SOURCE DATA
------------------------------------
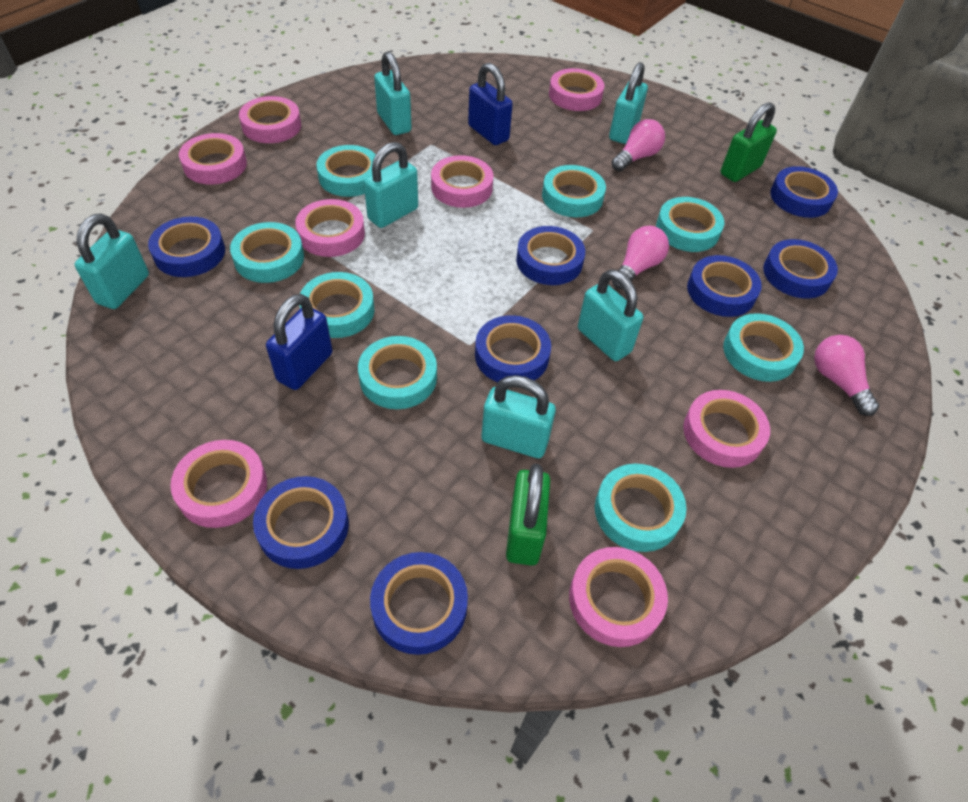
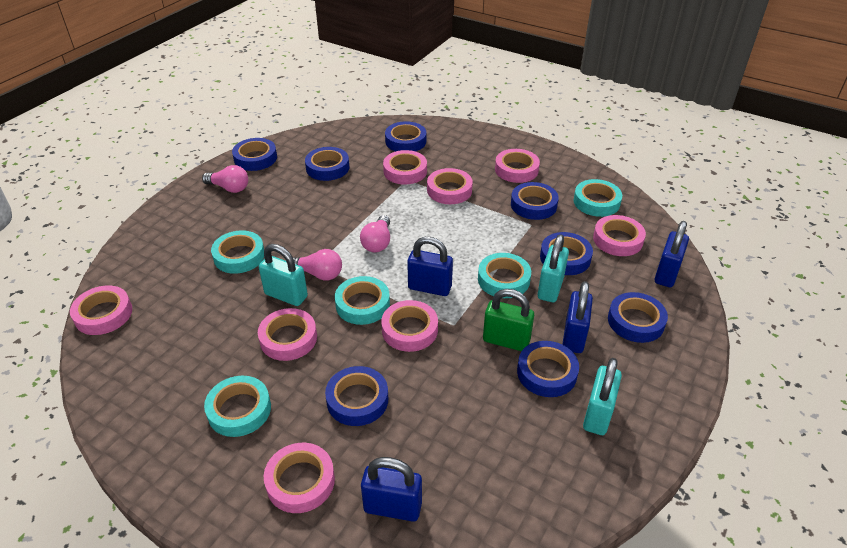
blue padlock: 2 -> 4
green padlock: 2 -> 1
turquoise padlock: 6 -> 3
turquoise tape: 8 -> 5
------------------------------------
Go through the listing above. Show each line where the word "turquoise" is found.

turquoise padlock: 6 -> 3
turquoise tape: 8 -> 5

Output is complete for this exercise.